__Record excerpts__.
******
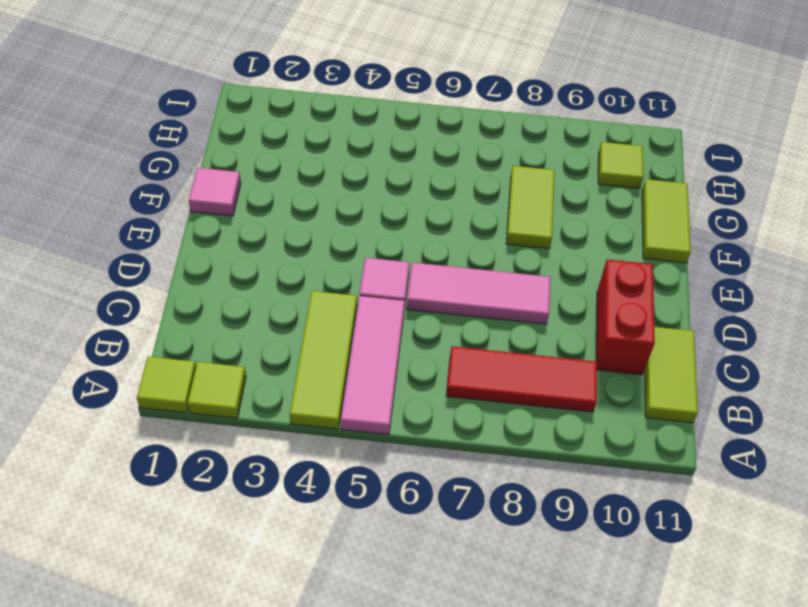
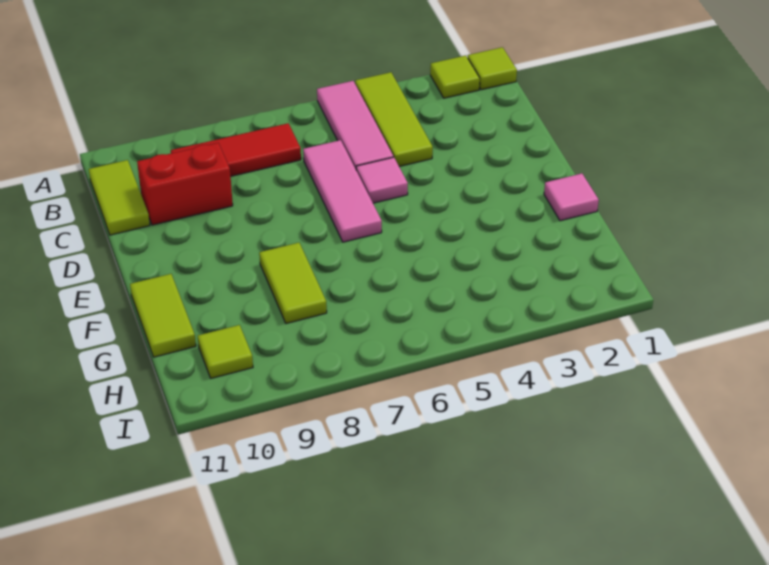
red brick C10:D10 level 1 -> red brick C9:C10 level 1
pink tile D6:D8 level 1 -> pink tile C6:E6 level 1

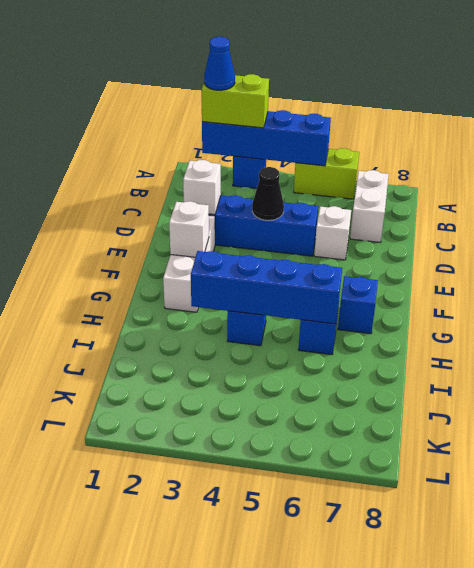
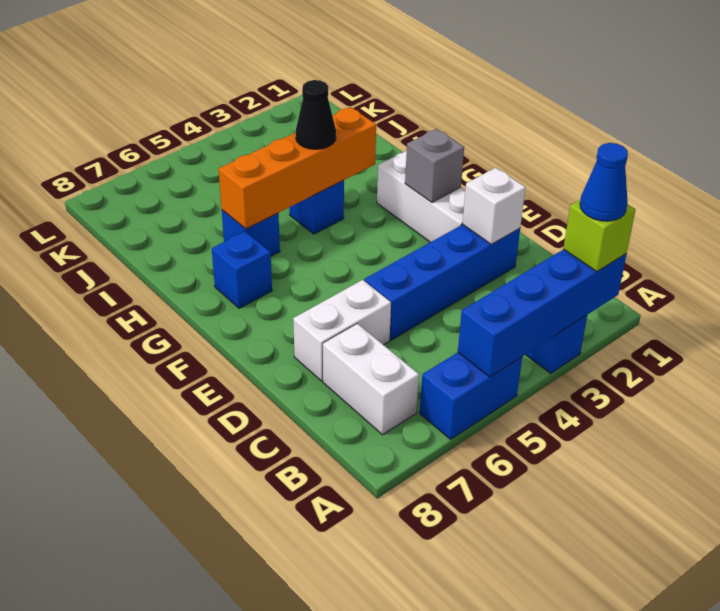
lime brick A2:A3 level 3 -> lime brick A2 level 3
lime brick A5:A6 level 1 -> blue brick A5:A6 level 1
black cone D4 level 2 -> black cone H4 level 3
white brick D6 level 1 -> white brick D6:D7 level 1
white brick F2 level 2 -> grey brick F2 level 2
blue brick H3:H6 level 2 -> orange brick H3:H6 level 2

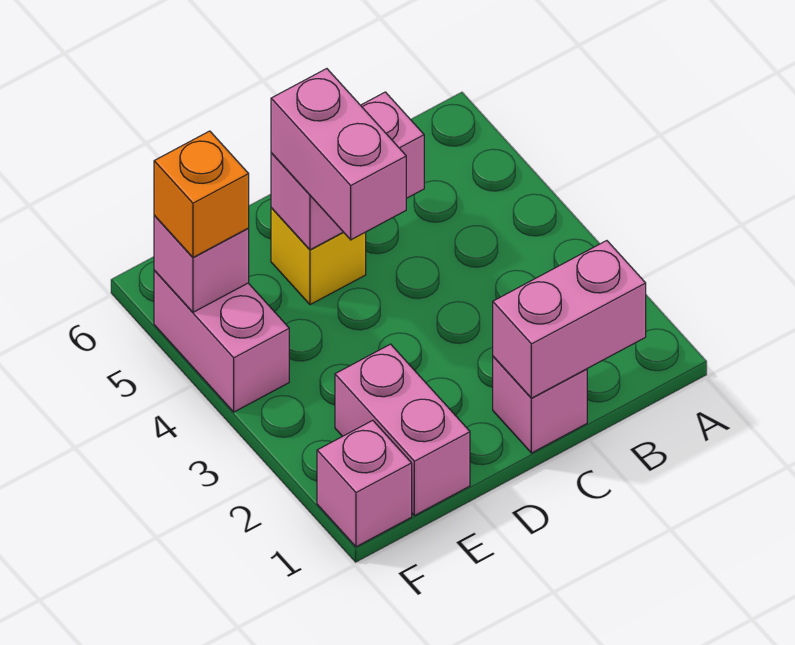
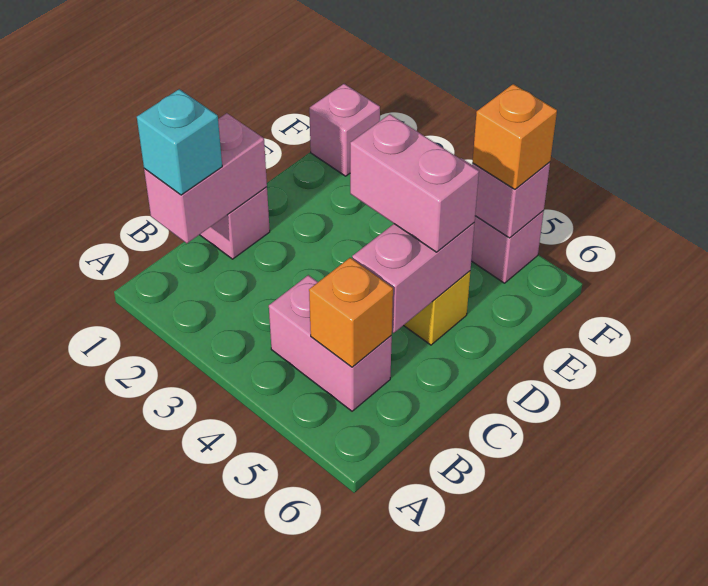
none -> cyan brick B1 level 3
none -> orange brick B5 level 2
pink brick E1:E2 level 1 -> pink brick B4:B5 level 1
******
__What is needed__.
In the listing above, count every line that contains the word "orange" and give the number with no comment.

__Answer section__.
2